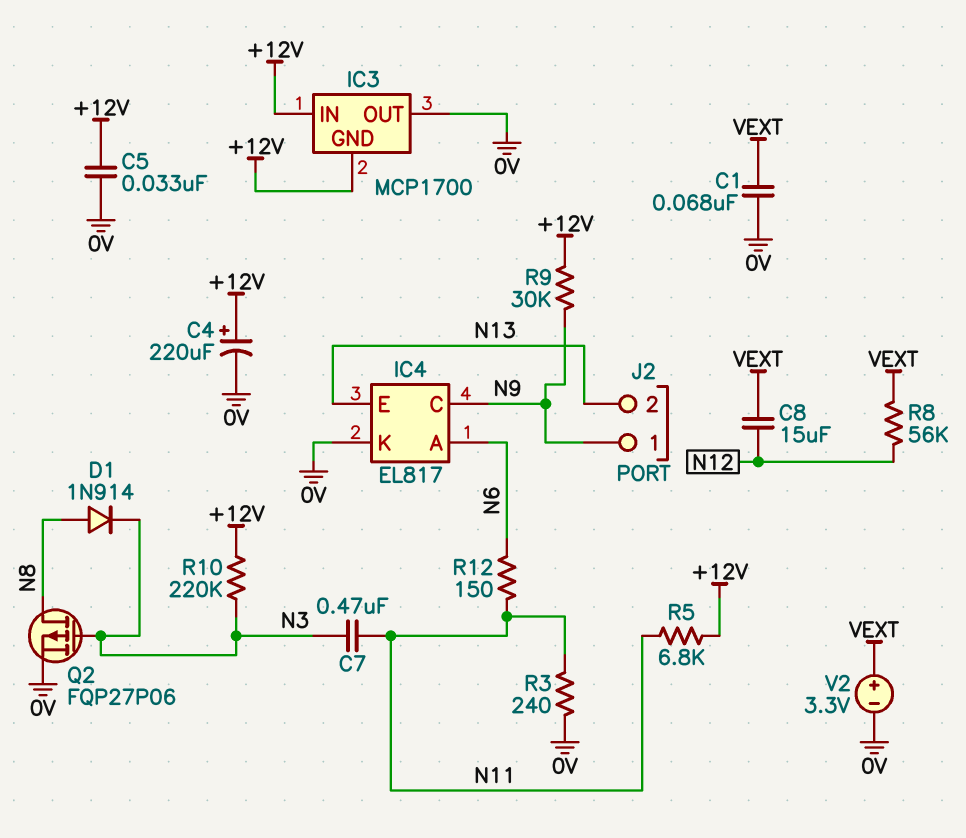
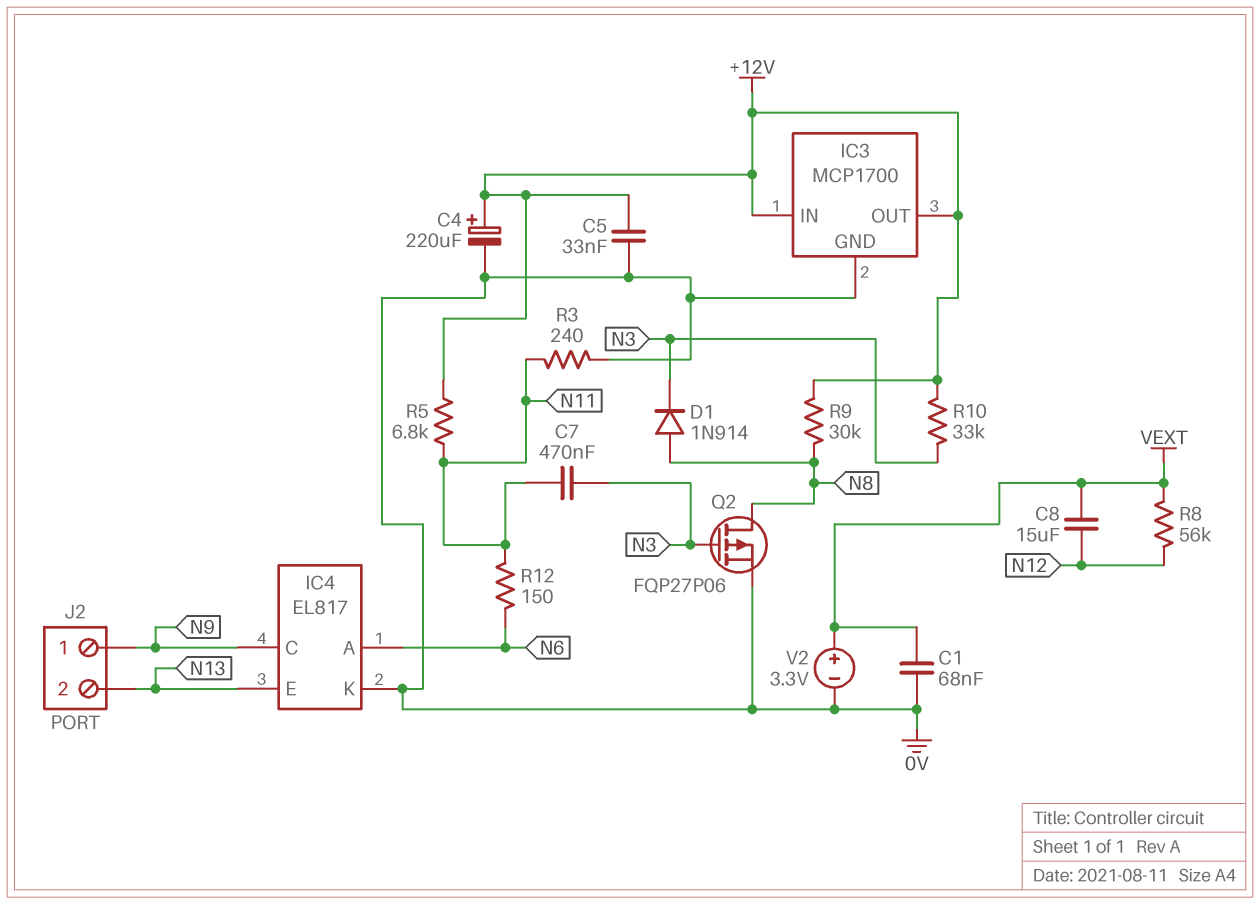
IC3 pin GND: +12V -> 0V
IC3 pin OUT: 0V -> +12V
R9: 30k (+12V, N9) -> 30k (+12V, N8)
R10: 220k (+12V, N3) -> 33k (+12V, N3)

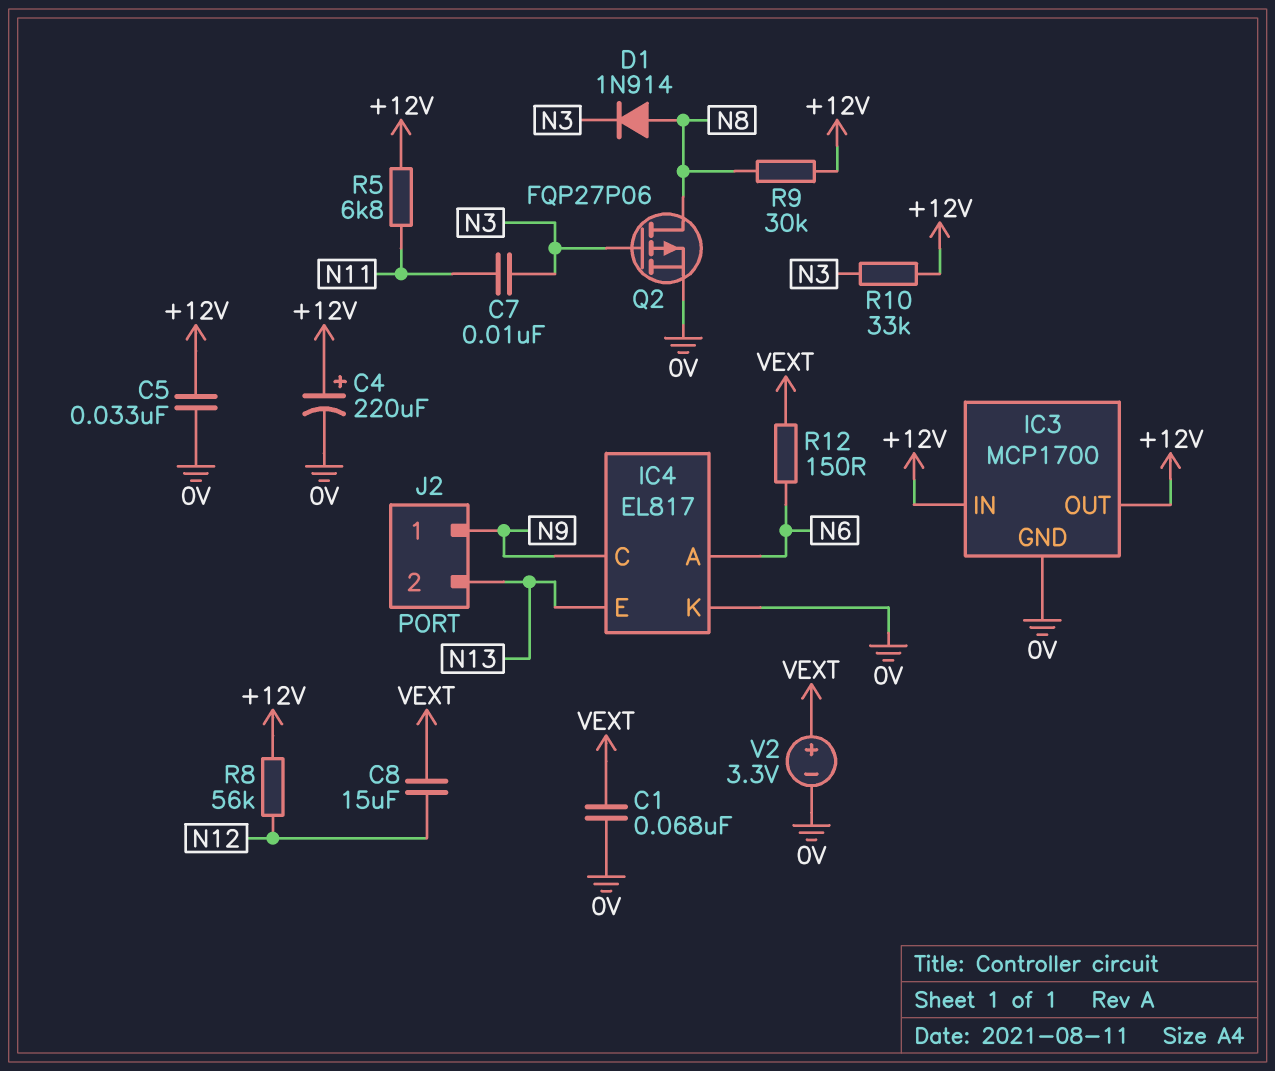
C7: 470nF (N3, N11) -> 10nF (N3, N11)
R3: 240 (0V, N11) -> none
R8: 56k (N12, VEXT) -> 56k (+12V, N12)
R12: 150 (N6, N11) -> 150 (N6, VEXT)

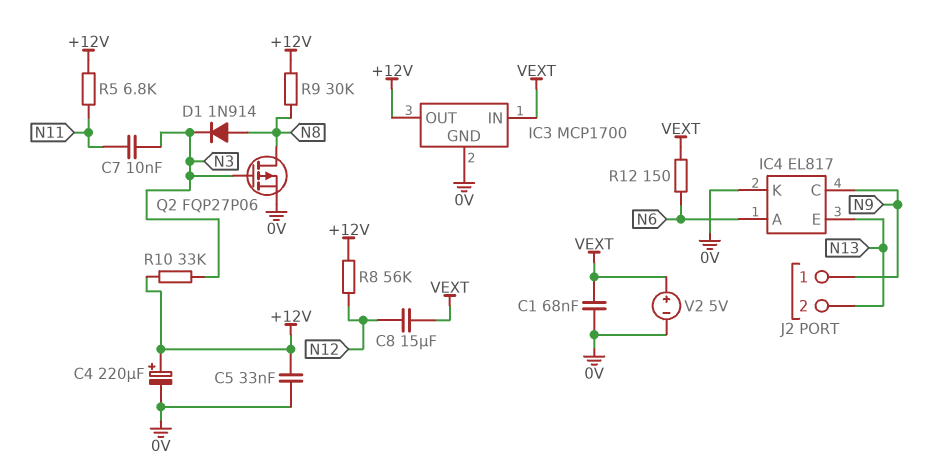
IC3 pin IN: +12V -> VEXT
V2: 3.3V (plus VEXT, minus 0V) -> 5V (plus VEXT, minus 0V)

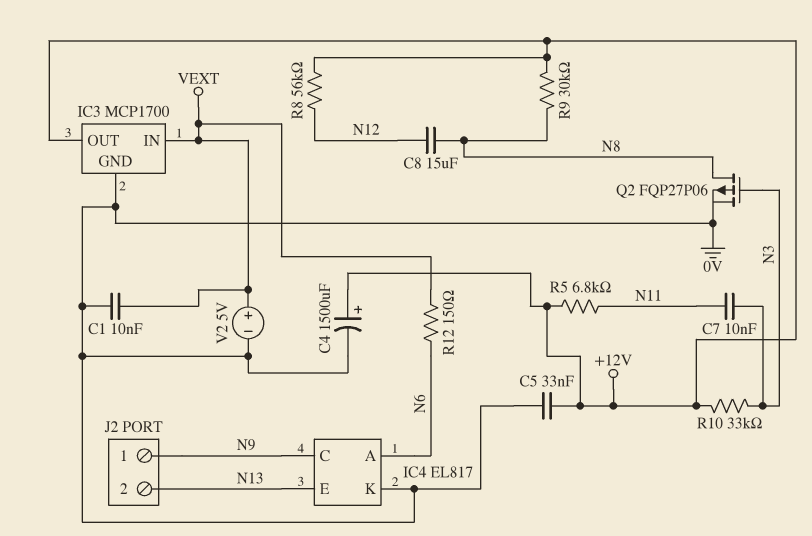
C1: 68nF (0V, VEXT) -> 10nF (0V, VEXT)
C4: 220uF (plus +12V, minus 0V) -> 1500uF (plus +12V, minus 0V)
C8: 15uF (N12, VEXT) -> 15uF (N8, N12)
D1: diode 1N914 (A N8, K N3) -> none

▸ **Exercise**:
Your copy should match the records above exactly, except that it contains no pictures.

▸ **Output for this task**:
IC3 pin GND: +12V -> 0V
IC3 pin OUT: 0V -> +12V
R9: 30k (+12V, N9) -> 30k (+12V, N8)
R10: 220k (+12V, N3) -> 33k (+12V, N3)

C7: 470nF (N3, N11) -> 10nF (N3, N11)
R3: 240 (0V, N11) -> none
R8: 56k (N12, VEXT) -> 56k (+12V, N12)
R12: 150 (N6, N11) -> 150 (N6, VEXT)

IC3 pin IN: +12V -> VEXT
V2: 3.3V (plus VEXT, minus 0V) -> 5V (plus VEXT, minus 0V)

C1: 68nF (0V, VEXT) -> 10nF (0V, VEXT)
C4: 220uF (plus +12V, minus 0V) -> 1500uF (plus +12V, minus 0V)
C8: 15uF (N12, VEXT) -> 15uF (N8, N12)
D1: diode 1N914 (A N8, K N3) -> none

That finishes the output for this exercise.